Everything in the listing should be transcribed exactly, apart from the pictures.
╭─ Data provided
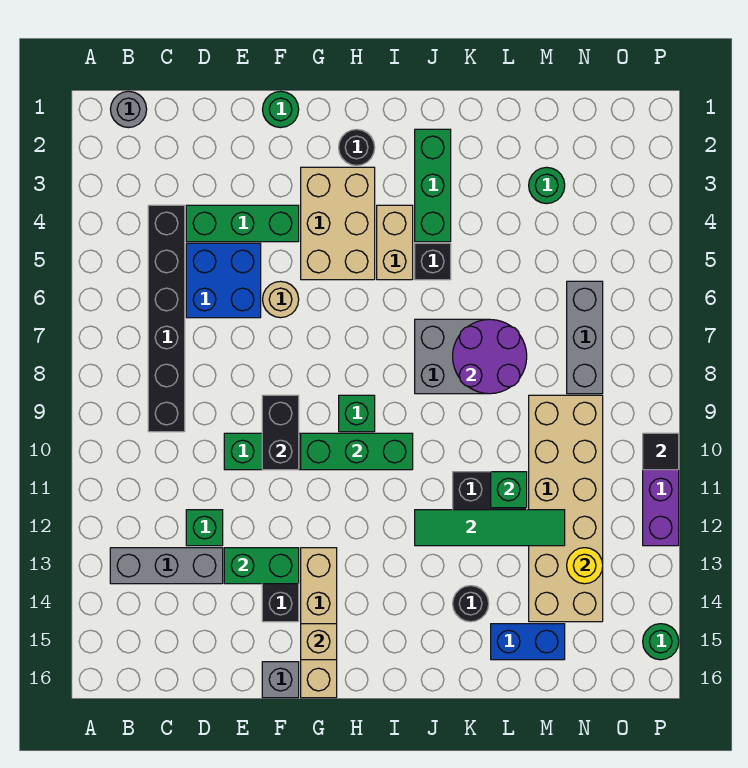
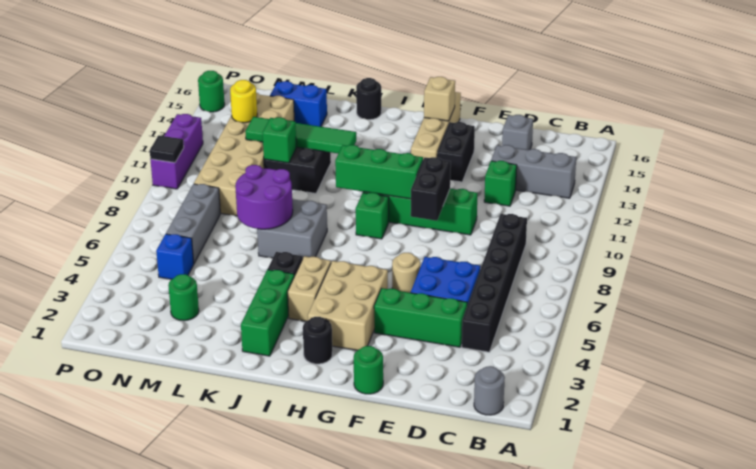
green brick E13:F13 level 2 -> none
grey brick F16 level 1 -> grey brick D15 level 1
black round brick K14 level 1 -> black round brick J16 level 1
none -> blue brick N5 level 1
╰─
Finished task:
green brick E13:F13 level 2 -> none
grey brick F16 level 1 -> grey brick D15 level 1
black round brick K14 level 1 -> black round brick J16 level 1
none -> blue brick N5 level 1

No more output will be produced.